EXCERPTED RECORDS START
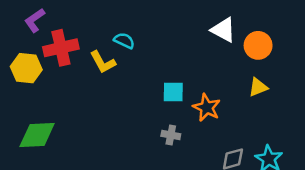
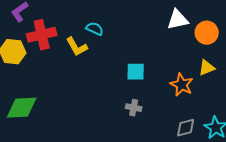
white triangle: (223, 30) -> (178, 20), turned -40
orange star: (207, 108) -> (182, 85), moved

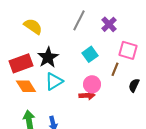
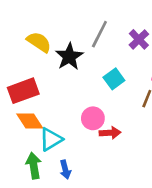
black star: (48, 57) -> (69, 57), moved
cyan triangle: (54, 81) -> (51, 139), moved
pink circle: (92, 84) -> (93, 118), moved

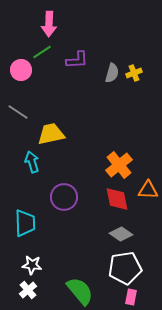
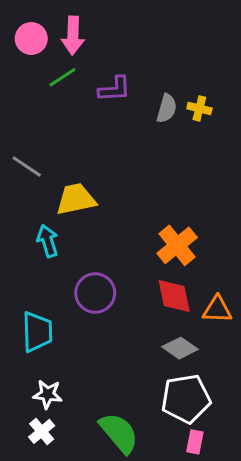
pink circle: (21, 70) -> (31, 39), moved
yellow cross: (134, 73) -> (199, 108), turned 35
orange triangle: (148, 190) -> (217, 309), moved

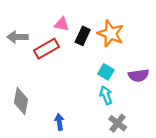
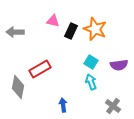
red rectangle: (47, 49) -> (40, 69), moved
blue arrow: (59, 122) -> (63, 105), moved
gray cross: (118, 123) -> (113, 106), moved

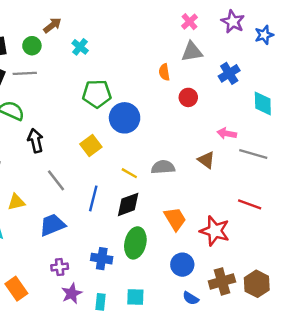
EXCERPTED RECORDS END
• ASSIGNMENT:
Copy out, from the records above, every line that holds the string "cross".

• OUTPUT FOR THIS EXERCISE:
yellow cross: (134, 73) -> (199, 108), turned 35
gray cross: (118, 123) -> (113, 106), moved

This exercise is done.